(Collection entries)

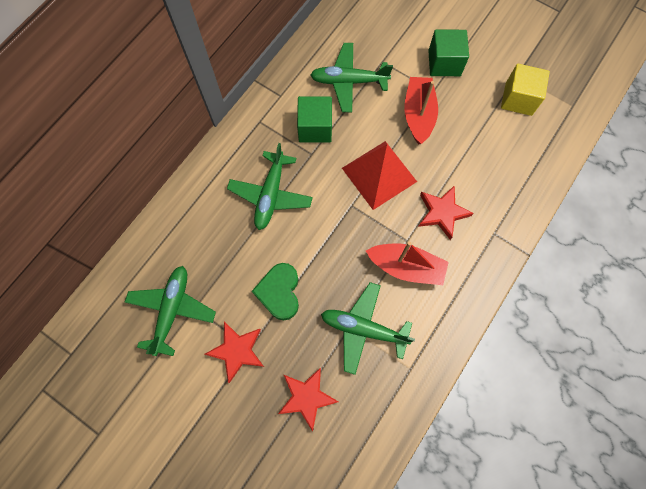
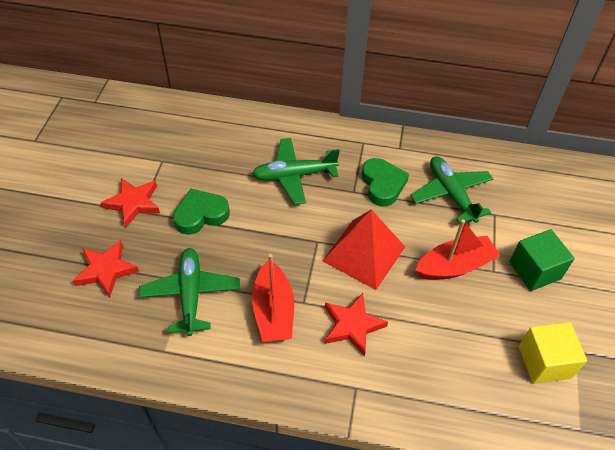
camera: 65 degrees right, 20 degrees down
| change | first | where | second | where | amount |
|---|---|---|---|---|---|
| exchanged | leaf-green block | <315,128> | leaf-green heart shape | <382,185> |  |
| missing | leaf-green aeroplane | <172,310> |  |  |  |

- PROBLEM TO SOLVE -
Lines in the data that include the word "green" should all be copied.

- RESULT OF THE TASK -
| exchanged | leaf-green block | <315,128> | leaf-green heart shape | <382,185> |  |
| missing | leaf-green aeroplane | <172,310> |  |  |  |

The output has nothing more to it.